◆ About this task: Pictures stay out of the copy; output exactly the lines from the one containing "white circle: (135, 859) -> (261, 800), moved" through the end of the material.

◆ Excerpted data:

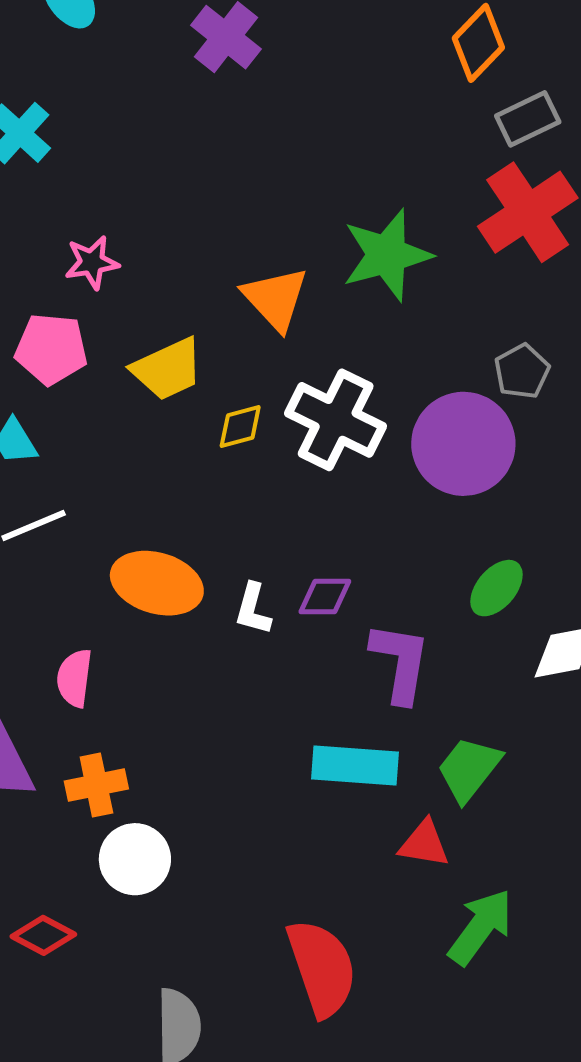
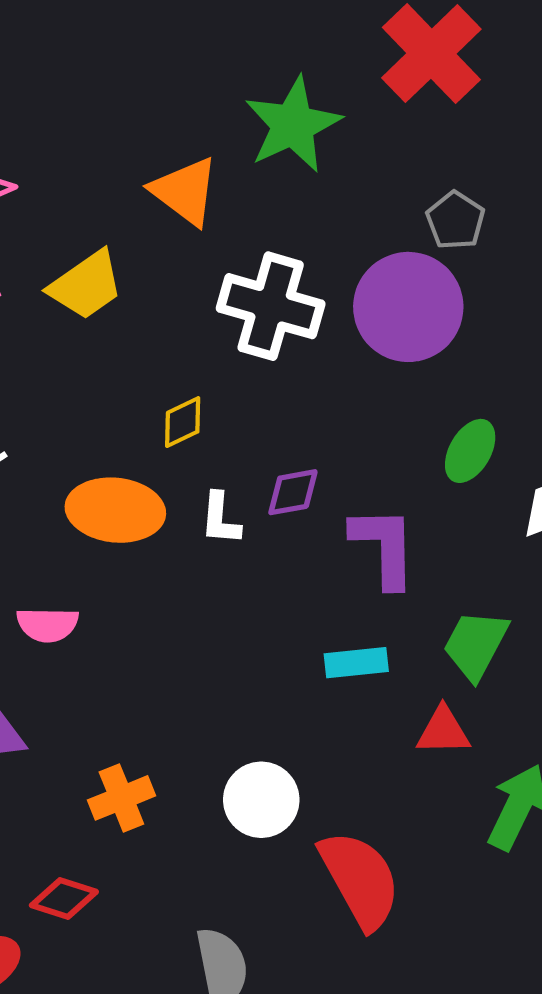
yellow diamond: (240, 427) -> (183, 422), moved
pink semicircle: (74, 678) -> (47, 625), turned -86
cyan rectangle: (355, 766) -> (356, 663), size x0.7
orange cross: (96, 785) -> (121, 798), moved
white circle: (135, 859) -> (261, 800), moved

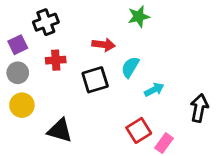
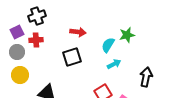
green star: (139, 17) -> (127, 35), moved
red cross: (56, 60) -> (36, 40), moved
cyan semicircle: (130, 67) -> (108, 45), moved

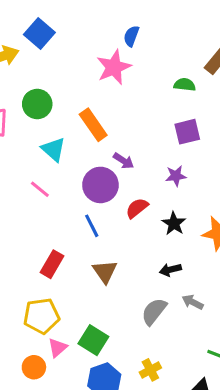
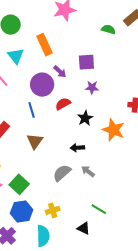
purple square: (187, 132) -> (86, 62), moved

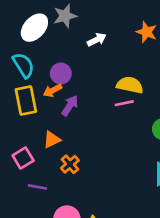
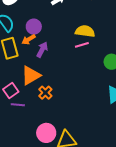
orange triangle: (52, 140) -> (31, 76), size x1.5
purple line: (37, 187) -> (18, 105), moved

◆ Solved problem:
white circle: (135, 859) -> (261, 800), moved

green star: (139, 17) -> (127, 35), moved
red cross: (56, 60) -> (36, 40), moved
cyan semicircle: (130, 67) -> (108, 45), moved

purple square: (187, 132) -> (86, 62), moved

orange triangle: (52, 140) -> (31, 76), size x1.5
purple line: (37, 187) -> (18, 105), moved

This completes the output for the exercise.